Provided records
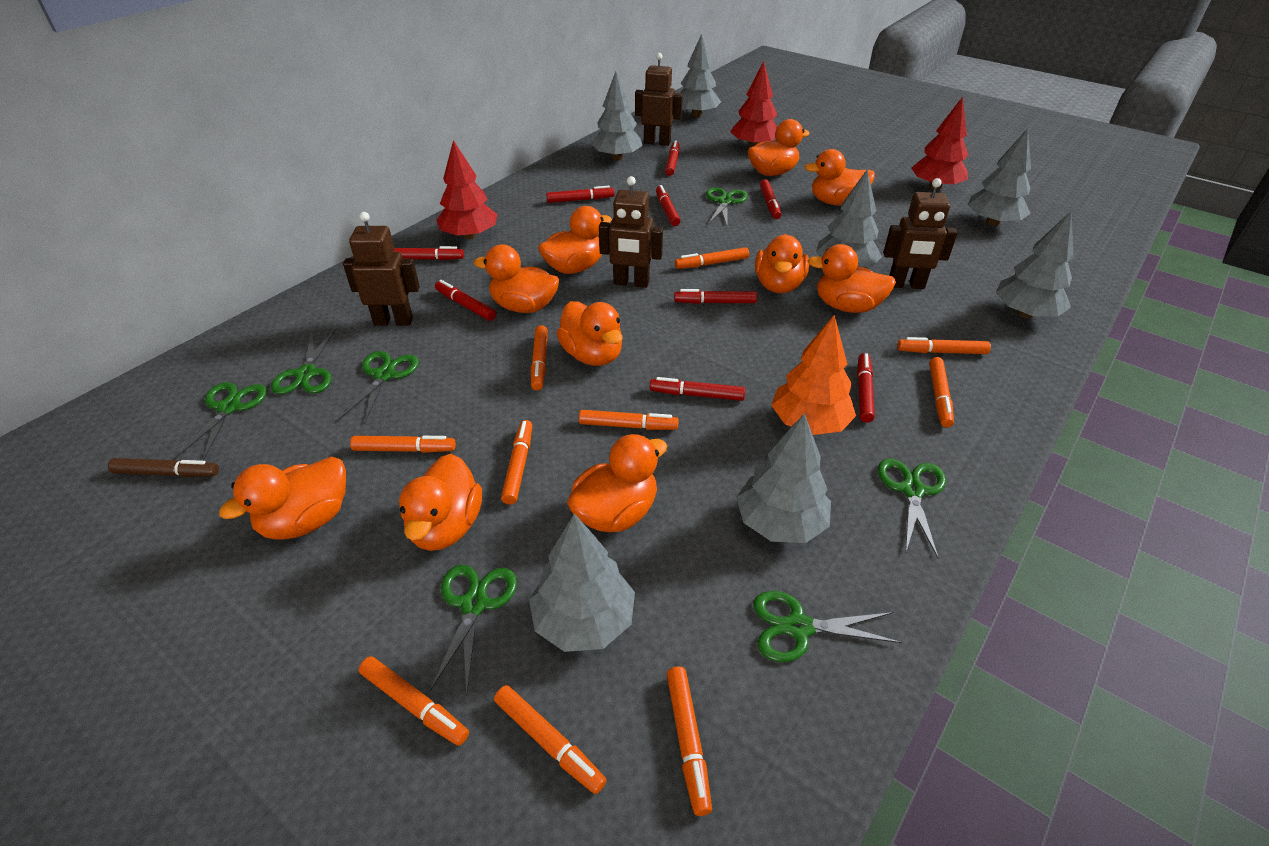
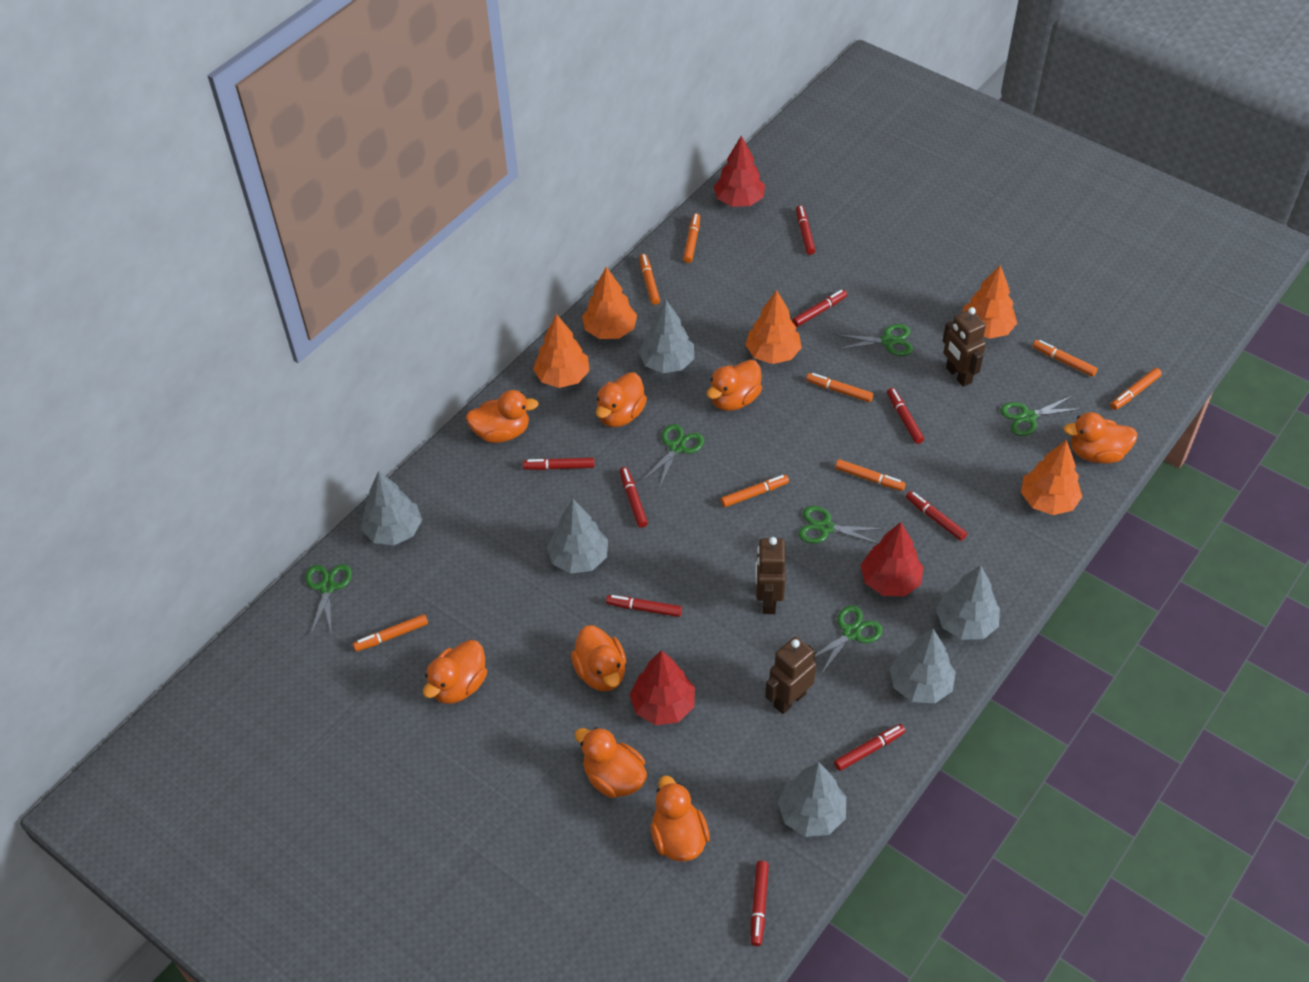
brown marker: 1 -> 0
brown robot: 4 -> 3
green scissors: 7 -> 6
grey tree: 7 -> 6
orange duck: 10 -> 8
orange marker: 10 -> 8
orange tree: 1 -> 5

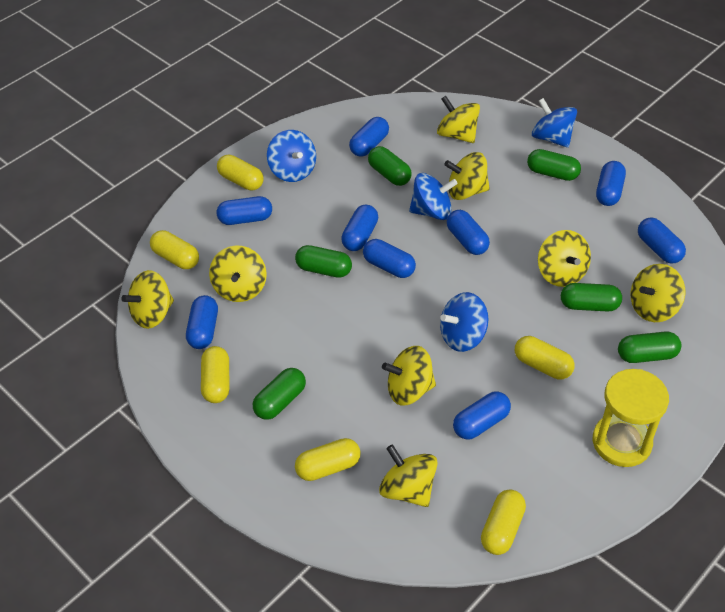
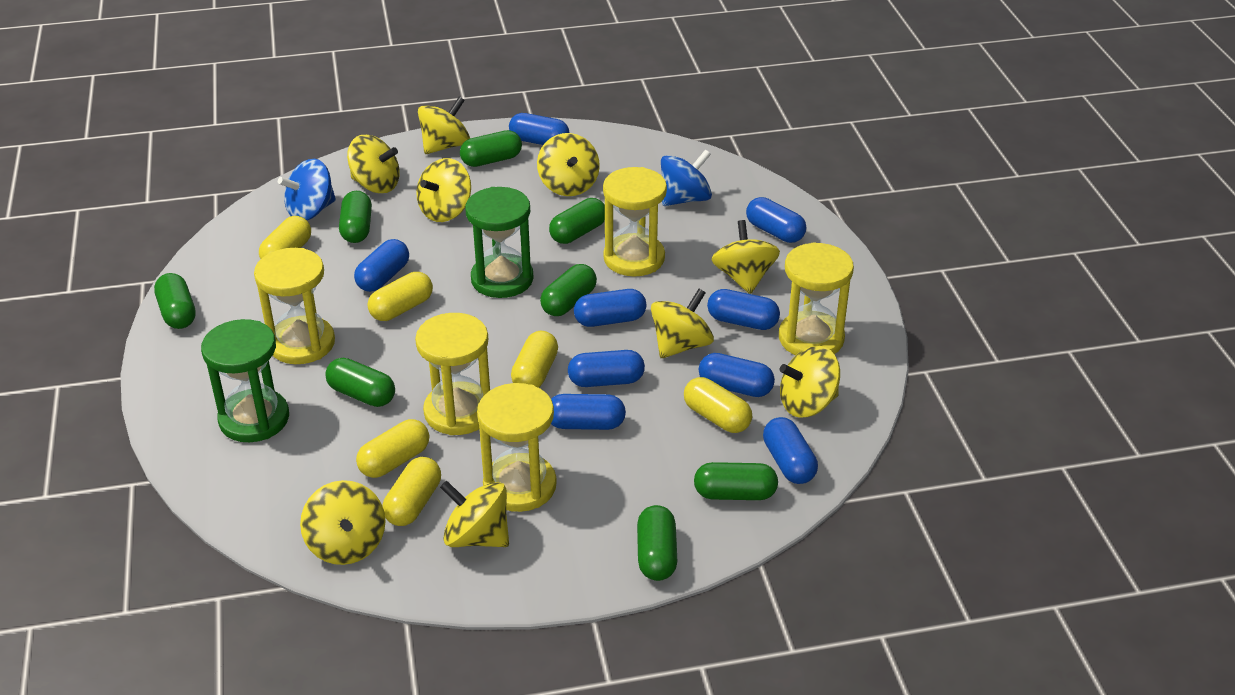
blue spinning top: 4 -> 2
green capsule: 6 -> 8
green hourglass: 0 -> 2
yellow hourglass: 1 -> 5
yellow spinning top: 8 -> 9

What needs to be done
An exact copy of the listing is required, with every image removed.

Response area
brown marker: 1 -> 0
brown robot: 4 -> 3
green scissors: 7 -> 6
grey tree: 7 -> 6
orange duck: 10 -> 8
orange marker: 10 -> 8
orange tree: 1 -> 5

blue spinning top: 4 -> 2
green capsule: 6 -> 8
green hourglass: 0 -> 2
yellow hourglass: 1 -> 5
yellow spinning top: 8 -> 9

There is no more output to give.